EXERCISE OBJECTIVE: Copy out every line of the following data, keeping each one unchanged and in the same order.

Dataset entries
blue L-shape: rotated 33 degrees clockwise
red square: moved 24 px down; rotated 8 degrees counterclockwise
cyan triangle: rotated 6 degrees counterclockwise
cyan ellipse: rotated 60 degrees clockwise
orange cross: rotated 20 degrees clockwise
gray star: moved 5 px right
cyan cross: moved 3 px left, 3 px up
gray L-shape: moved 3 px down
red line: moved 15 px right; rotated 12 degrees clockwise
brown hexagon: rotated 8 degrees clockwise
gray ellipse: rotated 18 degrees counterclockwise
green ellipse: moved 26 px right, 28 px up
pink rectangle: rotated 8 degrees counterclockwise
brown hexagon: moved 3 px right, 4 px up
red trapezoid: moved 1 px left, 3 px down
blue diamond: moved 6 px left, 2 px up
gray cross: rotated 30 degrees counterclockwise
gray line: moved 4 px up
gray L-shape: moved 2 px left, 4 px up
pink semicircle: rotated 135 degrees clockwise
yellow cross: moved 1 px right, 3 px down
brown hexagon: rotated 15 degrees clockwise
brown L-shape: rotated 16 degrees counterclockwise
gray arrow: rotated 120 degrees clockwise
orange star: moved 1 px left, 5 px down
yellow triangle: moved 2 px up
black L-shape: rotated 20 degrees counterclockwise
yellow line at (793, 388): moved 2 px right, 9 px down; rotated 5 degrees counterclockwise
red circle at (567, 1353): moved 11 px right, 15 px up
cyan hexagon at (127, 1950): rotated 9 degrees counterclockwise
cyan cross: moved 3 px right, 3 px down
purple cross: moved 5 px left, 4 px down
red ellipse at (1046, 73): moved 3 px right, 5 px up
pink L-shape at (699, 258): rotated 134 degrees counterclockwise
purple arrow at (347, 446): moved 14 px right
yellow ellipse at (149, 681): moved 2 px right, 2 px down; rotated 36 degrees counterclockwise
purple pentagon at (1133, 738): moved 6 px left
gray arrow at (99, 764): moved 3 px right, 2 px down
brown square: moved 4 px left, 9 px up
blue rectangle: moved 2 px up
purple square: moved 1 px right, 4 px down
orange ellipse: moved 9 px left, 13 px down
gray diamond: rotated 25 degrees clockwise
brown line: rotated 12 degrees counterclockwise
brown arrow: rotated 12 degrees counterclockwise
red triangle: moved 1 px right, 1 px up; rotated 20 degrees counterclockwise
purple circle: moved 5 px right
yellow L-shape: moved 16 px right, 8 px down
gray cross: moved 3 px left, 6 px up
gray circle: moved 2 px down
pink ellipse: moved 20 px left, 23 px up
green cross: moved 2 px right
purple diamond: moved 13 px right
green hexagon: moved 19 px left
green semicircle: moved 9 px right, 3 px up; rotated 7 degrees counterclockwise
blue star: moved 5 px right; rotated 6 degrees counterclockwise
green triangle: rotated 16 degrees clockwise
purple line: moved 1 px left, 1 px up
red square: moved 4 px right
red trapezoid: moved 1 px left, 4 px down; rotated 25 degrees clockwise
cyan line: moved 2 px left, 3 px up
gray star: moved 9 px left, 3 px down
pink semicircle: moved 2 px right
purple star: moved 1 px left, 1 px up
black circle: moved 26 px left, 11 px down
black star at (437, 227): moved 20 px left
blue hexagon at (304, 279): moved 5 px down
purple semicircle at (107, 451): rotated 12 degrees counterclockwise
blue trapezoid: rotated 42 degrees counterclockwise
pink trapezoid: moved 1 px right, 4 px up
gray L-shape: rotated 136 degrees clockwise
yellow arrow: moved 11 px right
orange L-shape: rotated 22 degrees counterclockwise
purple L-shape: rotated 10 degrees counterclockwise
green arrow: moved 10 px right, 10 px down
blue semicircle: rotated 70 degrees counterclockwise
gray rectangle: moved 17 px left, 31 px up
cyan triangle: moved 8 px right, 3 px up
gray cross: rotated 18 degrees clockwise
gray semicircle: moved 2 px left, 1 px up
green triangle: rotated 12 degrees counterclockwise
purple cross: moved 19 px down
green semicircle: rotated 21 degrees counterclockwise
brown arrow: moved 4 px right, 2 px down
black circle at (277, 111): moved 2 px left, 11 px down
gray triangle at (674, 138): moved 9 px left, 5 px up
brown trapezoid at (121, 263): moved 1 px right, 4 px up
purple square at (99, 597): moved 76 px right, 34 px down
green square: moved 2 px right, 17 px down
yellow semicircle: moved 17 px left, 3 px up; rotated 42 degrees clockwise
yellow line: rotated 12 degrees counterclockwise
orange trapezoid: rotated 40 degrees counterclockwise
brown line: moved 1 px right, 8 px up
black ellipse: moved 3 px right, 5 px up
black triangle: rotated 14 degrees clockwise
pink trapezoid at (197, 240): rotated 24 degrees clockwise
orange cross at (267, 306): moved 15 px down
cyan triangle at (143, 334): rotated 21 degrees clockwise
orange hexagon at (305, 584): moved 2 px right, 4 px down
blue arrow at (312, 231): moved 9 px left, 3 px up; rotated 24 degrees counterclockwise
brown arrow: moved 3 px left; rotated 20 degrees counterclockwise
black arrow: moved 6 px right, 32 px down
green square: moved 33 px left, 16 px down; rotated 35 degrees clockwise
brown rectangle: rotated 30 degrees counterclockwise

COMPLETED EXERCISE:
blue L-shape: rotated 33 degrees clockwise
red square: moved 24 px down; rotated 8 degrees counterclockwise
cyan triangle: rotated 6 degrees counterclockwise
cyan ellipse: rotated 60 degrees clockwise
orange cross: rotated 20 degrees clockwise
gray star: moved 5 px right
cyan cross: moved 3 px left, 3 px up
gray L-shape: moved 3 px down
red line: moved 15 px right; rotated 12 degrees clockwise
brown hexagon: rotated 8 degrees clockwise
gray ellipse: rotated 18 degrees counterclockwise
green ellipse: moved 26 px right, 28 px up
pink rectangle: rotated 8 degrees counterclockwise
brown hexagon: moved 3 px right, 4 px up
red trapezoid: moved 1 px left, 3 px down
blue diamond: moved 6 px left, 2 px up
gray cross: rotated 30 degrees counterclockwise
gray line: moved 4 px up
gray L-shape: moved 2 px left, 4 px up
pink semicircle: rotated 135 degrees clockwise
yellow cross: moved 1 px right, 3 px down
brown hexagon: rotated 15 degrees clockwise
brown L-shape: rotated 16 degrees counterclockwise
gray arrow: rotated 120 degrees clockwise
orange star: moved 1 px left, 5 px down
yellow triangle: moved 2 px up
black L-shape: rotated 20 degrees counterclockwise
yellow line at (793, 388): moved 2 px right, 9 px down; rotated 5 degrees counterclockwise
red circle at (567, 1353): moved 11 px right, 15 px up
cyan hexagon at (127, 1950): rotated 9 degrees counterclockwise
cyan cross: moved 3 px right, 3 px down
purple cross: moved 5 px left, 4 px down
red ellipse at (1046, 73): moved 3 px right, 5 px up
pink L-shape at (699, 258): rotated 134 degrees counterclockwise
purple arrow at (347, 446): moved 14 px right
yellow ellipse at (149, 681): moved 2 px right, 2 px down; rotated 36 degrees counterclockwise
purple pentagon at (1133, 738): moved 6 px left
gray arrow at (99, 764): moved 3 px right, 2 px down
brown square: moved 4 px left, 9 px up
blue rectangle: moved 2 px up
purple square: moved 1 px right, 4 px down
orange ellipse: moved 9 px left, 13 px down
gray diamond: rotated 25 degrees clockwise
brown line: rotated 12 degrees counterclockwise
brown arrow: rotated 12 degrees counterclockwise
red triangle: moved 1 px right, 1 px up; rotated 20 degrees counterclockwise
purple circle: moved 5 px right
yellow L-shape: moved 16 px right, 8 px down
gray cross: moved 3 px left, 6 px up
gray circle: moved 2 px down
pink ellipse: moved 20 px left, 23 px up
green cross: moved 2 px right
purple diamond: moved 13 px right
green hexagon: moved 19 px left
green semicircle: moved 9 px right, 3 px up; rotated 7 degrees counterclockwise
blue star: moved 5 px right; rotated 6 degrees counterclockwise
green triangle: rotated 16 degrees clockwise
purple line: moved 1 px left, 1 px up
red square: moved 4 px right
red trapezoid: moved 1 px left, 4 px down; rotated 25 degrees clockwise
cyan line: moved 2 px left, 3 px up
gray star: moved 9 px left, 3 px down
pink semicircle: moved 2 px right
purple star: moved 1 px left, 1 px up
black circle: moved 26 px left, 11 px down
black star at (437, 227): moved 20 px left
blue hexagon at (304, 279): moved 5 px down
purple semicircle at (107, 451): rotated 12 degrees counterclockwise
blue trapezoid: rotated 42 degrees counterclockwise
pink trapezoid: moved 1 px right, 4 px up
gray L-shape: rotated 136 degrees clockwise
yellow arrow: moved 11 px right
orange L-shape: rotated 22 degrees counterclockwise
purple L-shape: rotated 10 degrees counterclockwise
green arrow: moved 10 px right, 10 px down
blue semicircle: rotated 70 degrees counterclockwise
gray rectangle: moved 17 px left, 31 px up
cyan triangle: moved 8 px right, 3 px up
gray cross: rotated 18 degrees clockwise
gray semicircle: moved 2 px left, 1 px up
green triangle: rotated 12 degrees counterclockwise
purple cross: moved 19 px down
green semicircle: rotated 21 degrees counterclockwise
brown arrow: moved 4 px right, 2 px down
black circle at (277, 111): moved 2 px left, 11 px down
gray triangle at (674, 138): moved 9 px left, 5 px up
brown trapezoid at (121, 263): moved 1 px right, 4 px up
purple square at (99, 597): moved 76 px right, 34 px down
green square: moved 2 px right, 17 px down
yellow semicircle: moved 17 px left, 3 px up; rotated 42 degrees clockwise
yellow line: rotated 12 degrees counterclockwise
orange trapezoid: rotated 40 degrees counterclockwise
brown line: moved 1 px right, 8 px up
black ellipse: moved 3 px right, 5 px up
black triangle: rotated 14 degrees clockwise
pink trapezoid at (197, 240): rotated 24 degrees clockwise
orange cross at (267, 306): moved 15 px down
cyan triangle at (143, 334): rotated 21 degrees clockwise
orange hexagon at (305, 584): moved 2 px right, 4 px down
blue arrow at (312, 231): moved 9 px left, 3 px up; rotated 24 degrees counterclockwise
brown arrow: moved 3 px left; rotated 20 degrees counterclockwise
black arrow: moved 6 px right, 32 px down
green square: moved 33 px left, 16 px down; rotated 35 degrees clockwise
brown rectangle: rotated 30 degrees counterclockwise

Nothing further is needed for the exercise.